» Your goal:
From the entries below, extract every line that includes the word "none".
________________________
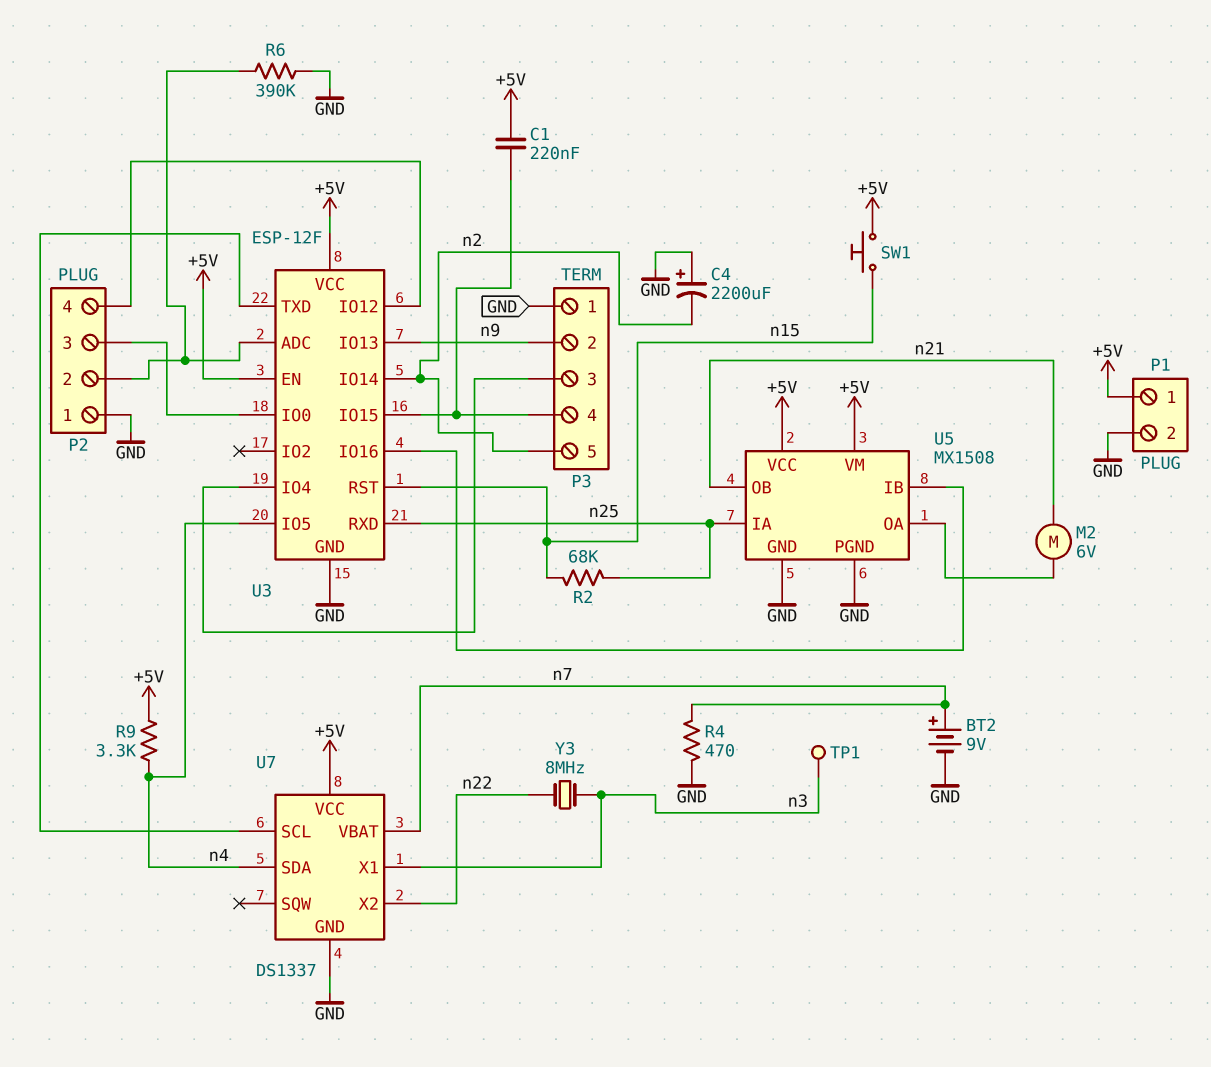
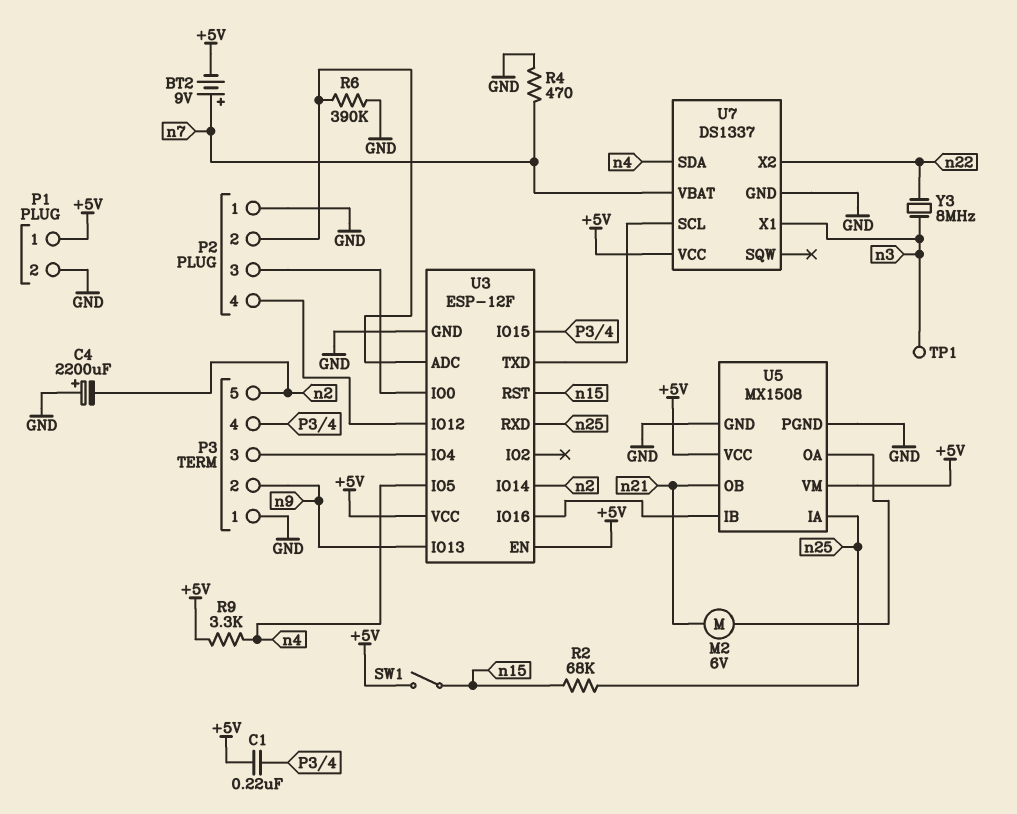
BT2: 9V (plus n7, minus GND) -> 9V (plus n7, minus +5V)
SW1: button (+5V, n15) -> switch (+5V, n15)

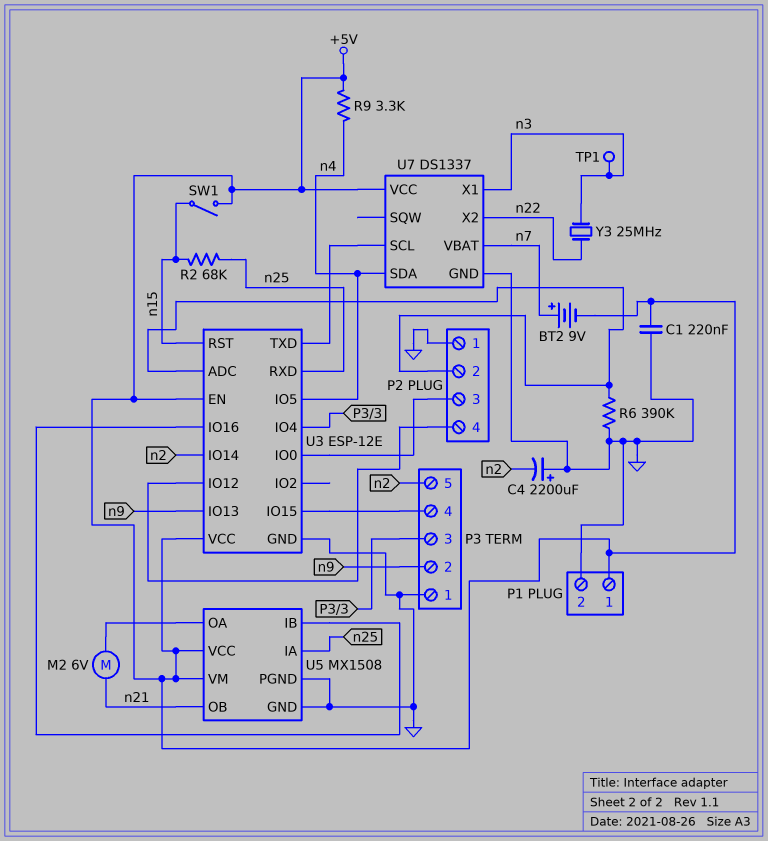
C1: 220nF (+5V, P3/4) -> 220nF (+5V, GND)
R4: 470 (GND, n7) -> none
U3: ESP-12F -> ESP-12E
Y3: 8MHz (n3, n22) -> 25MHz (n3, n22)

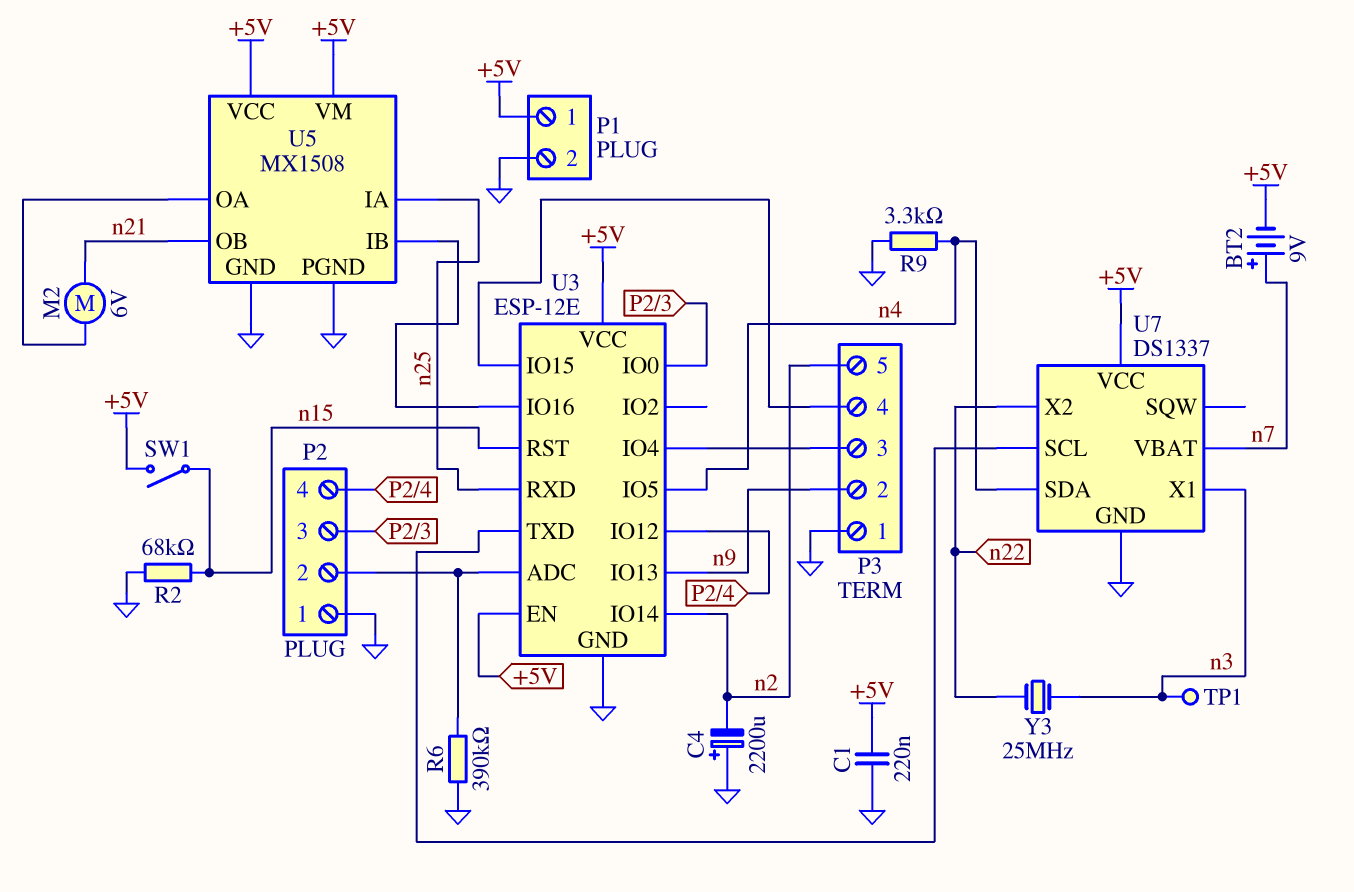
R2: 68k (n15, n25) -> 68k (GND, n15)
R9: 3.3k (+5V, n4) -> 3.3k (GND, n4)

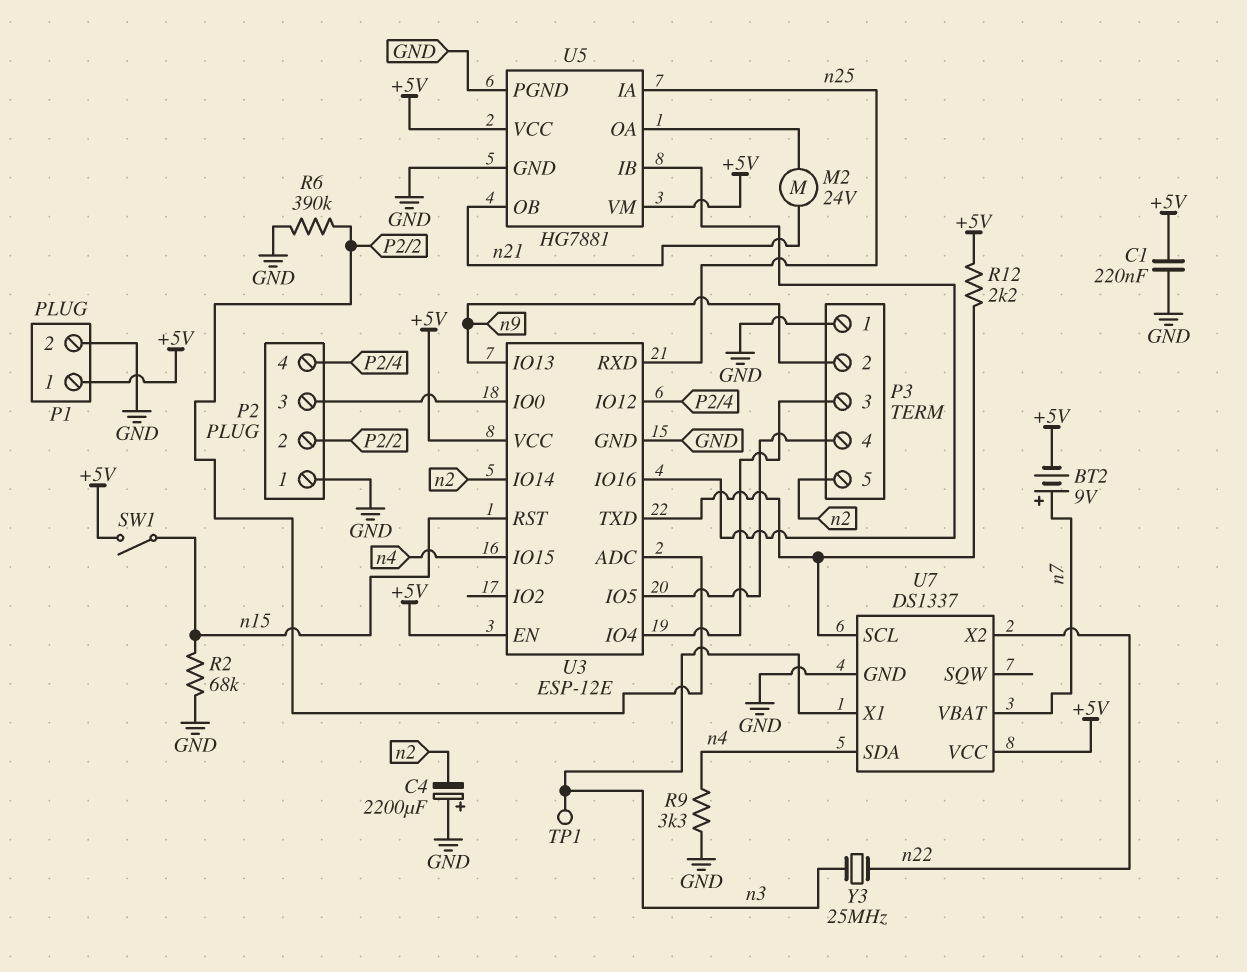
M2: motor 6V (U5/OA, n21) -> motor 24V (U5/OA, n21)
R12: none -> 2.2k (+5V, U3/TXD)
U3 pin IO5: n4 -> P3/4
U3 pin IO15: P3/4 -> n4
U5: MX1508 -> HG7881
________________________
» Output of the exercise:
R4: 470 (GND, n7) -> none
R12: none -> 2.2k (+5V, U3/TXD)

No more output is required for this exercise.